(Stored data)

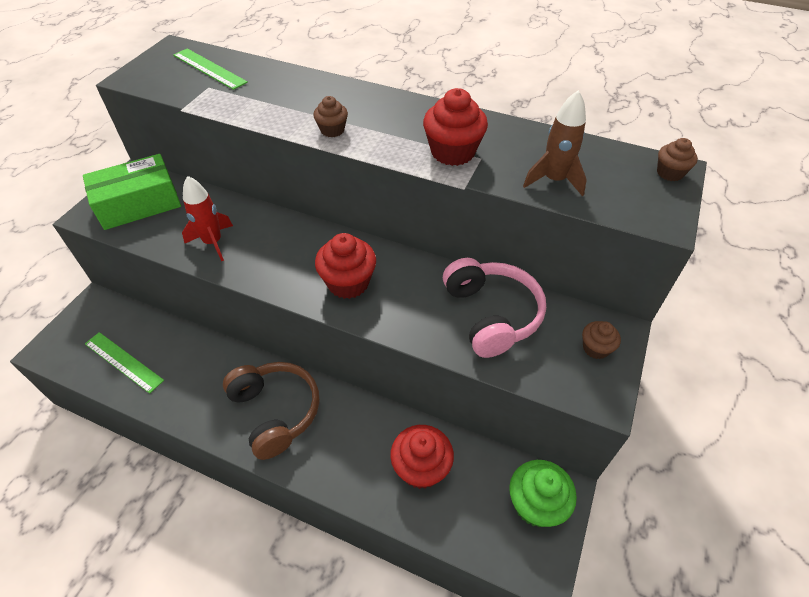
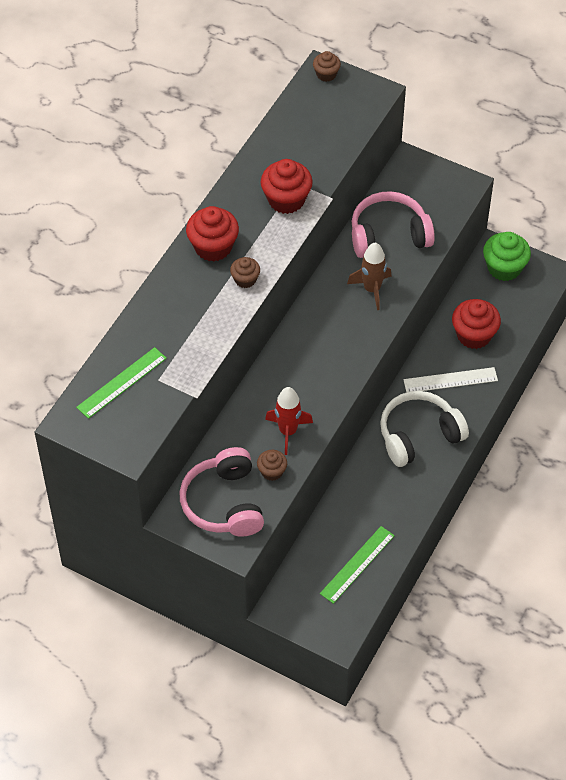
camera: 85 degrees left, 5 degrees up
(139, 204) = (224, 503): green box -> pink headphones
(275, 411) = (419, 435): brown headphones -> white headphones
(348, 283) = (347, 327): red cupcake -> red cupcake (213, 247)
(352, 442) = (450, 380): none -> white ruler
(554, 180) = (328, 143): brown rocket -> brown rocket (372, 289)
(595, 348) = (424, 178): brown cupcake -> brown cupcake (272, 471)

● Required work:
Search the records for the string "brown" and report each line that has it.

● Exercise response:
(275, 411) = (419, 435): brown headphones -> white headphones
(554, 180) = (328, 143): brown rocket -> brown rocket (372, 289)
(595, 348) = (424, 178): brown cupcake -> brown cupcake (272, 471)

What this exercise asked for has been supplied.